→ MATERIALS PROVIDED:
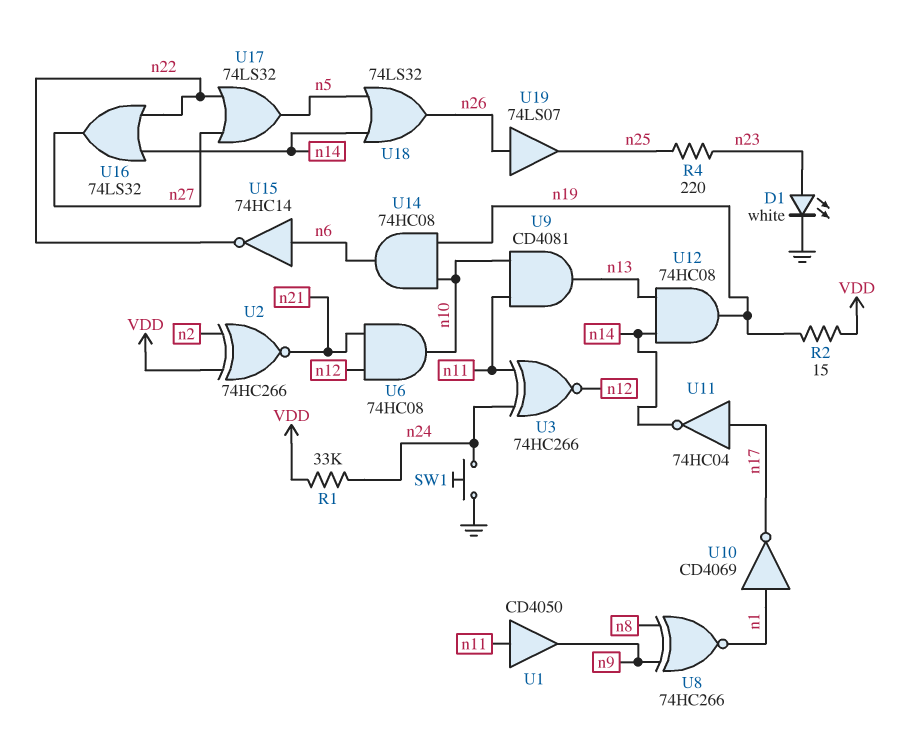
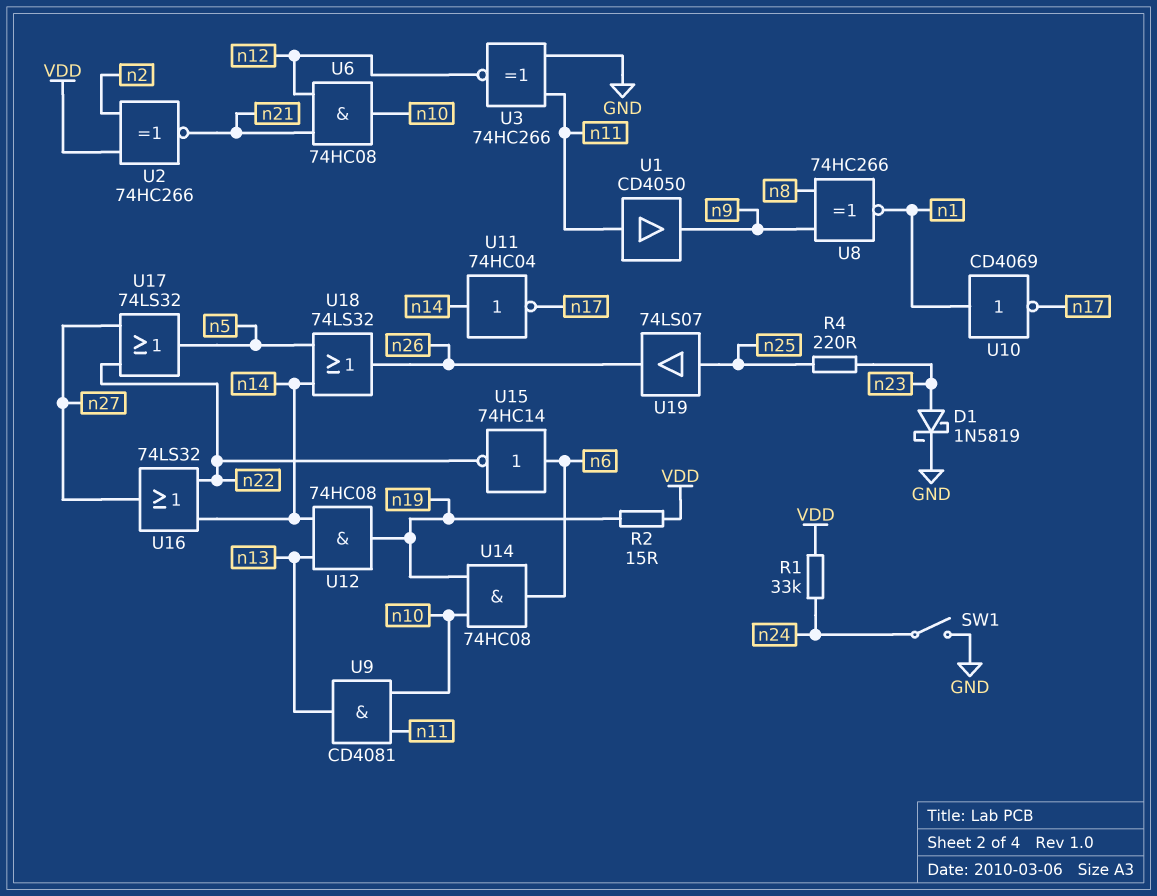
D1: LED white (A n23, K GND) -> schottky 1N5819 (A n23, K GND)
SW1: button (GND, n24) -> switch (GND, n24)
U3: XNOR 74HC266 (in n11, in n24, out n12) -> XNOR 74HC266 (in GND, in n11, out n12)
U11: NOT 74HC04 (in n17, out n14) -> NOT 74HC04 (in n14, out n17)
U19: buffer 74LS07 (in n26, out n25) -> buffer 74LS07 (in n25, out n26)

→ BRIEF:
Repeat the records above word for word, keeping no pictures in the copy.

→ RESPONSE:
D1: LED white (A n23, K GND) -> schottky 1N5819 (A n23, K GND)
SW1: button (GND, n24) -> switch (GND, n24)
U3: XNOR 74HC266 (in n11, in n24, out n12) -> XNOR 74HC266 (in GND, in n11, out n12)
U11: NOT 74HC04 (in n17, out n14) -> NOT 74HC04 (in n14, out n17)
U19: buffer 74LS07 (in n26, out n25) -> buffer 74LS07 (in n25, out n26)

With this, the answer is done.